START DATA EXCERPT
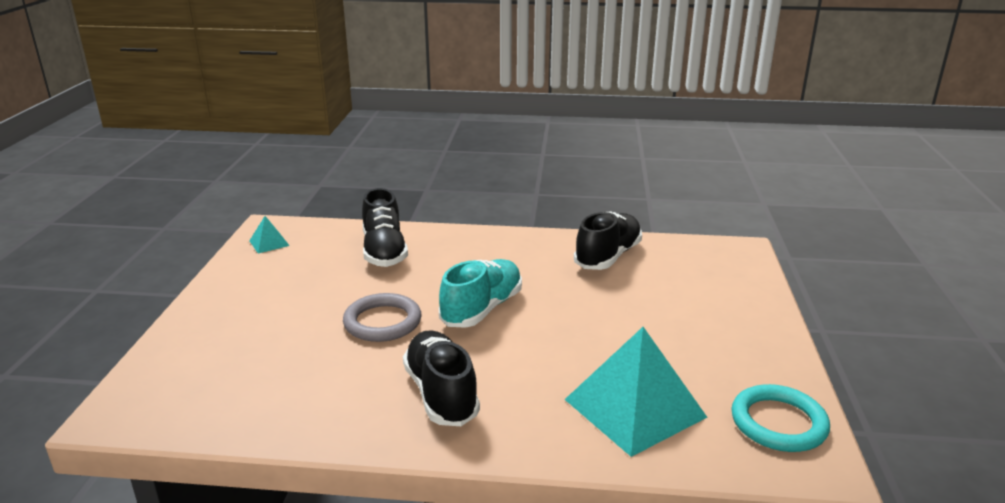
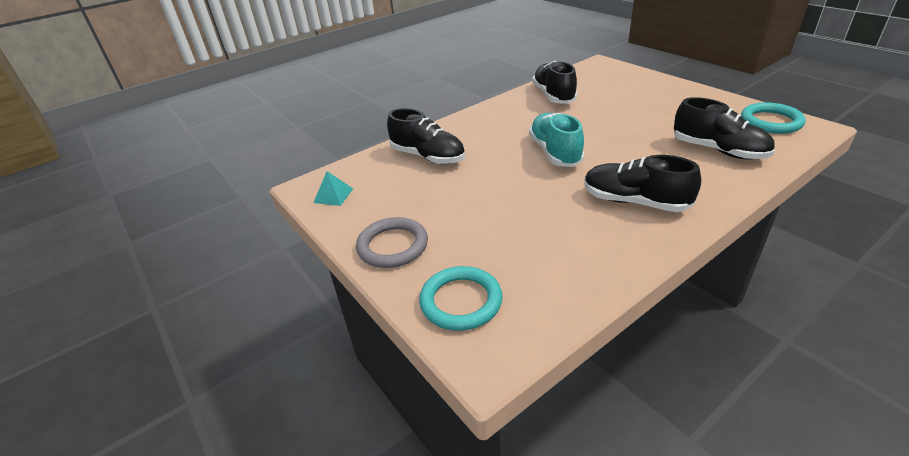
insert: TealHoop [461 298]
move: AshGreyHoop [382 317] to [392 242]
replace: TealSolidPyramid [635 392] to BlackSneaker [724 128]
END DATA EXCERPT
▸ **YOUR OBJECTIVE**: With the pictures removed, repeat the listing above exactly as it stands.

▸ **RESULT FOR THIS TASK**:
insert: TealHoop [461 298]
move: AshGreyHoop [382 317] to [392 242]
replace: TealSolidPyramid [635 392] to BlackSneaker [724 128]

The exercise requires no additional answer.